▶ DATA:
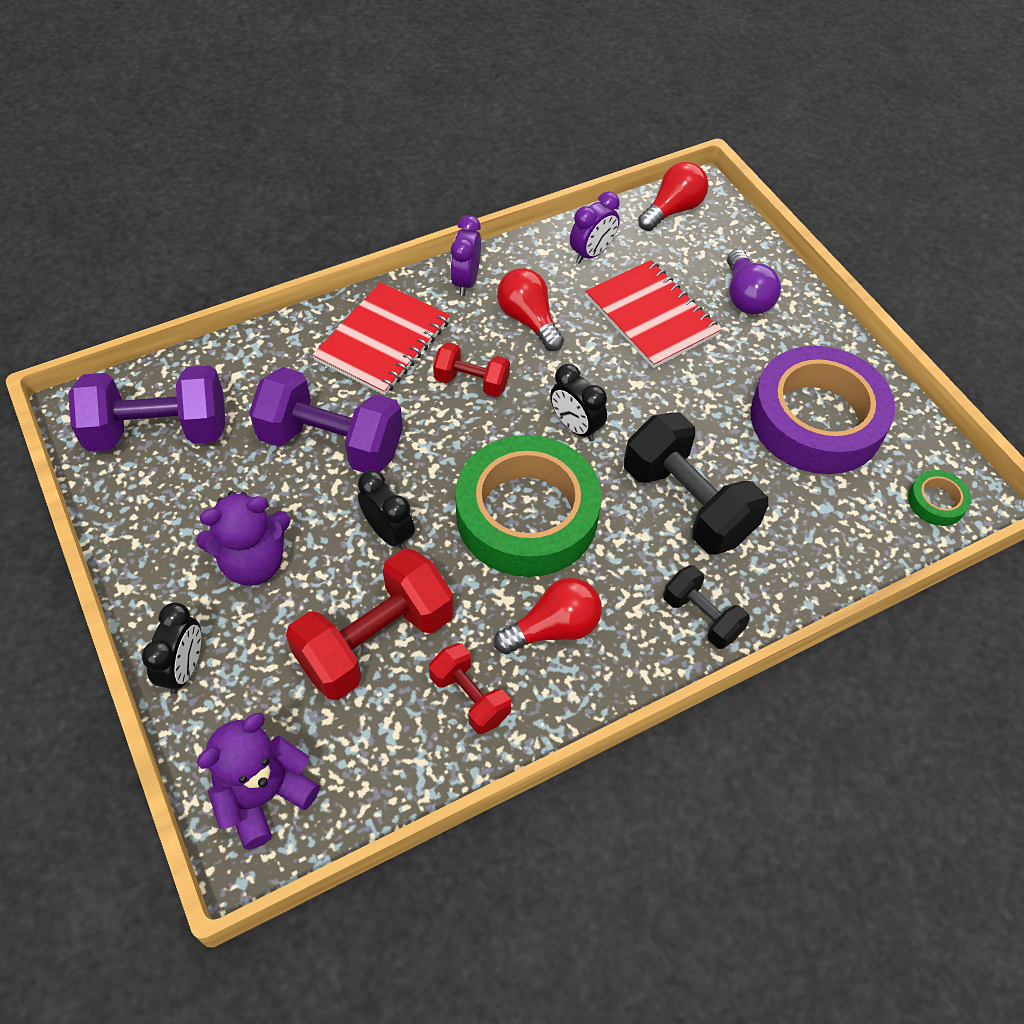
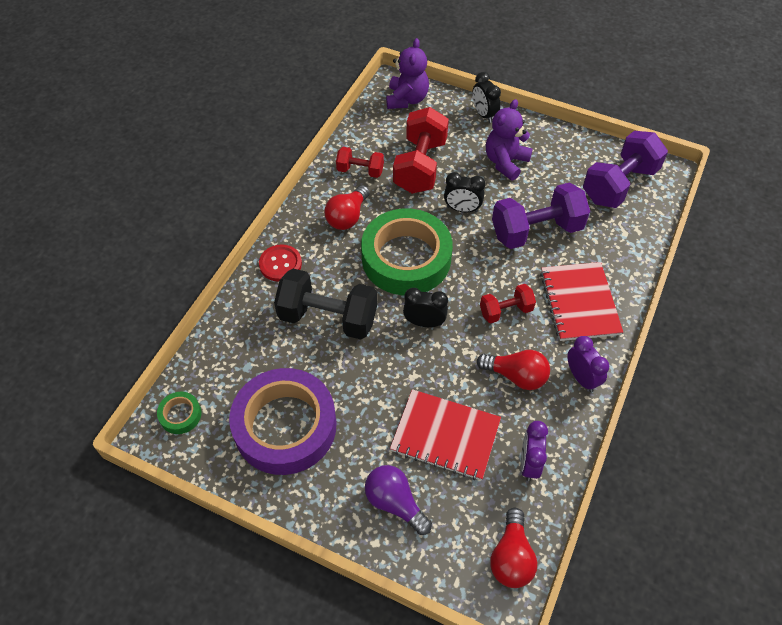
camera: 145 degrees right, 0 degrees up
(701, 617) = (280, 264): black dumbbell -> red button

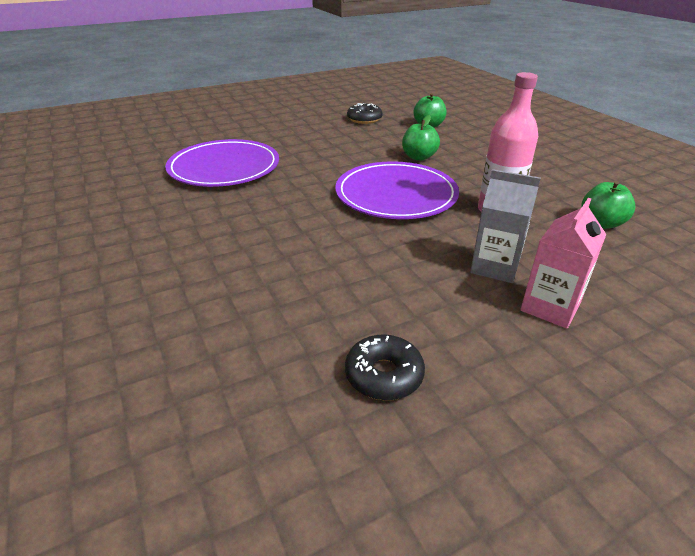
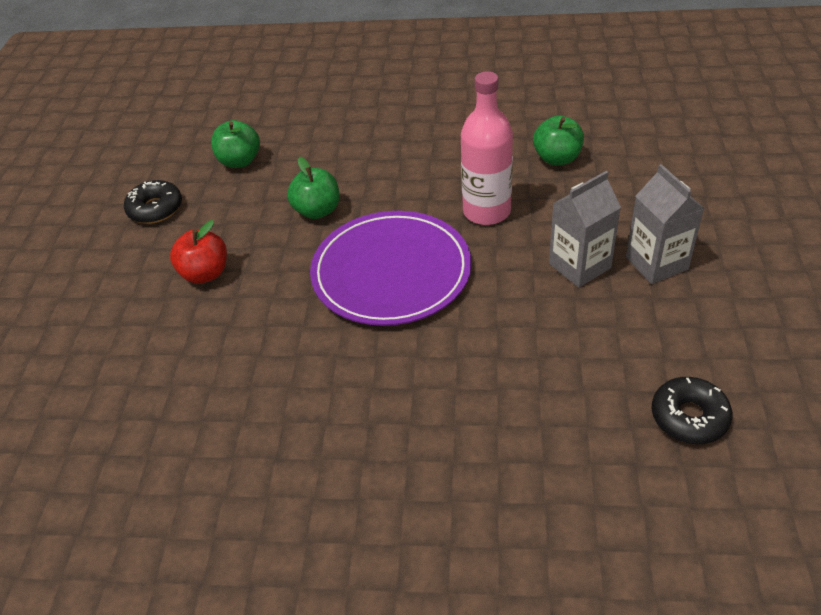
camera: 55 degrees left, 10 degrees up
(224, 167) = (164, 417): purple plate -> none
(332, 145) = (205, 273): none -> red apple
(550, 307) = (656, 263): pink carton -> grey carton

* * *

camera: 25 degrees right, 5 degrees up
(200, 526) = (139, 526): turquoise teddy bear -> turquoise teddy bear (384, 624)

...

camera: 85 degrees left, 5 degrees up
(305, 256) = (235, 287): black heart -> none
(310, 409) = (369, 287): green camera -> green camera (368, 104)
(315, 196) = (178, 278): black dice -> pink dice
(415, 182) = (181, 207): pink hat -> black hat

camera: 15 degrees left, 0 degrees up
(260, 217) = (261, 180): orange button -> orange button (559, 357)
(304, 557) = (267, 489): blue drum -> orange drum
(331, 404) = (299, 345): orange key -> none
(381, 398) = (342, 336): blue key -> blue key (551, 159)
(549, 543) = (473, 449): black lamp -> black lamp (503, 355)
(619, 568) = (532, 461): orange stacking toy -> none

▶ WORK ITEM: Each line containing the word "degrees" must be pulled from the listing and copied.

▶ WRITTEN ANSWER:
camera: 145 degrees right, 0 degrees up
camera: 55 degrees left, 10 degrees up
camera: 25 degrees right, 5 degrees up
camera: 85 degrees left, 5 degrees up
camera: 15 degrees left, 0 degrees up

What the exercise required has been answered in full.